■ Records shown
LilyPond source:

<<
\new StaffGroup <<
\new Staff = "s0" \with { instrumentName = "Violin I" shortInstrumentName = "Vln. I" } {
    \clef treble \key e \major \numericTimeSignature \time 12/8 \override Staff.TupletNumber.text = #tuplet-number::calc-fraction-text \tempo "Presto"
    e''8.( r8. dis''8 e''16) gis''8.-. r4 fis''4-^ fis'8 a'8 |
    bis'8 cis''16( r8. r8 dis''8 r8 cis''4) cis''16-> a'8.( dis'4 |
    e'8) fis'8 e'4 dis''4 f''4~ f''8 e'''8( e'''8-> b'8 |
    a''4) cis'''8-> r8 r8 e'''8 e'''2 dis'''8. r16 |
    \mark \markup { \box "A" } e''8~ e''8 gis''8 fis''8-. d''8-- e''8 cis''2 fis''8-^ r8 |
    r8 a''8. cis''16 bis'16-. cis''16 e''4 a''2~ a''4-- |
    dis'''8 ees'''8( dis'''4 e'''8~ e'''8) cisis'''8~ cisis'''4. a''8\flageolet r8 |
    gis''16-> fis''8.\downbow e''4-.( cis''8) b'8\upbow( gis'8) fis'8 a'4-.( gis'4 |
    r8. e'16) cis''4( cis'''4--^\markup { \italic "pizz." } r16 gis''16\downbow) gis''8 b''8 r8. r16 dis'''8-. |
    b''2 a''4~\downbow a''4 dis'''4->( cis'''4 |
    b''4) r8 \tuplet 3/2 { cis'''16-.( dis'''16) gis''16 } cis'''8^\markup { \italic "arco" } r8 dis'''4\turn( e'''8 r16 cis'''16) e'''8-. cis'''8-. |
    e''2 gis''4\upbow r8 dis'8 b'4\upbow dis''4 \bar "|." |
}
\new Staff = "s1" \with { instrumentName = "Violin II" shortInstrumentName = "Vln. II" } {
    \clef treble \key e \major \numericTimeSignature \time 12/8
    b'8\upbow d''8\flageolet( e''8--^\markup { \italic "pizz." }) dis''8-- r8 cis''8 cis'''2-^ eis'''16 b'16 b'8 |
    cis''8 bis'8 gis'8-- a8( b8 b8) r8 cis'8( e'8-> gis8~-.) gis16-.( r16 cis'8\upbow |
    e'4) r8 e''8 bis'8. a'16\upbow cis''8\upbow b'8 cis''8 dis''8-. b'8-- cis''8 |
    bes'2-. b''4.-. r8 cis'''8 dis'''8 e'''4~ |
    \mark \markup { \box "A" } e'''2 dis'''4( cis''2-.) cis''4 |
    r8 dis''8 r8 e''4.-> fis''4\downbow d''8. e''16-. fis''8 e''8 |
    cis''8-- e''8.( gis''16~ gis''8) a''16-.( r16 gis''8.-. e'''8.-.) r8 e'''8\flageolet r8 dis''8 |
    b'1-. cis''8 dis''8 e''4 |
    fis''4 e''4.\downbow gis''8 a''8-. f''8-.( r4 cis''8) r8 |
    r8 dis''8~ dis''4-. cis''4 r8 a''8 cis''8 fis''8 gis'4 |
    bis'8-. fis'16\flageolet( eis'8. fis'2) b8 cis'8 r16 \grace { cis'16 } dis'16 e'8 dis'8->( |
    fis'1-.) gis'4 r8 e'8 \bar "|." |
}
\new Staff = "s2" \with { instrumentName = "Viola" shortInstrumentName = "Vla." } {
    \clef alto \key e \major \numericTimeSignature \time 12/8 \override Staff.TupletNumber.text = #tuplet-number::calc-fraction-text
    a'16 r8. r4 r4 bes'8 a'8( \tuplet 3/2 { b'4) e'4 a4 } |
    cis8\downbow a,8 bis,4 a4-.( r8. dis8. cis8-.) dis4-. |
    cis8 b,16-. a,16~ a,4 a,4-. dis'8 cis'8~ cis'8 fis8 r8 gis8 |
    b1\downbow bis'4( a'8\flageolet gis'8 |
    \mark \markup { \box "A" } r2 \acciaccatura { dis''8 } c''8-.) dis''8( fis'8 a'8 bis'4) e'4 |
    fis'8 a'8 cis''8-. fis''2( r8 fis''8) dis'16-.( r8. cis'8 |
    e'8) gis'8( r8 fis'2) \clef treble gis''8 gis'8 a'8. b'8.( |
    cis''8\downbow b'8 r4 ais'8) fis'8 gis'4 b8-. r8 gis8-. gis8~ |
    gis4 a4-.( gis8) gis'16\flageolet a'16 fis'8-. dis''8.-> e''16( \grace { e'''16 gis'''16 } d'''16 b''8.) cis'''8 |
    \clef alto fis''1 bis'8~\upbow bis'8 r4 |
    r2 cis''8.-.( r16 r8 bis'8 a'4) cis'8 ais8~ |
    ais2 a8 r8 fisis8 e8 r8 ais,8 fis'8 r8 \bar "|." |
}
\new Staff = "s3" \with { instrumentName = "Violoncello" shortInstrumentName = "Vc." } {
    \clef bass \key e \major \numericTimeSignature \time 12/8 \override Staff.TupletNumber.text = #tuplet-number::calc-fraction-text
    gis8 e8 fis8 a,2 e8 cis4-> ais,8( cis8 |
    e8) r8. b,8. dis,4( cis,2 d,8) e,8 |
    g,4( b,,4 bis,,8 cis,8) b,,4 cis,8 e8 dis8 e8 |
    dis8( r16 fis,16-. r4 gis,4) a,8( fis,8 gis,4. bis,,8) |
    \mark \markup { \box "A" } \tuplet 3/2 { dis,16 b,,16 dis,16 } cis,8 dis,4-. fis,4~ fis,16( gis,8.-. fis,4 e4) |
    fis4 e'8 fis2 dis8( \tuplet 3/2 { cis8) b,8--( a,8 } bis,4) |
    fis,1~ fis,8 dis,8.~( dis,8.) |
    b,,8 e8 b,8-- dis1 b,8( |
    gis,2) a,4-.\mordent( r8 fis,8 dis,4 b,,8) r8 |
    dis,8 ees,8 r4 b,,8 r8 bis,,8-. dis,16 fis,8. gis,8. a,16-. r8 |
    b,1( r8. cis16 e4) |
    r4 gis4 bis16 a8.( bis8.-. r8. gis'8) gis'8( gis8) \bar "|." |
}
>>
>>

■ What is needed
Please collect every line from the entries above that contains the string "number", treating uppercase and lowercase letters as distinct.

■ Full response
    \clef treble \key e \major \numericTimeSignature \time 12/8 \override Staff.TupletNumber.text = #tuplet-number::calc-fraction-text \tempo "Presto"
    \clef alto \key e \major \numericTimeSignature \time 12/8 \override Staff.TupletNumber.text = #tuplet-number::calc-fraction-text
    \clef bass \key e \major \numericTimeSignature \time 12/8 \override Staff.TupletNumber.text = #tuplet-number::calc-fraction-text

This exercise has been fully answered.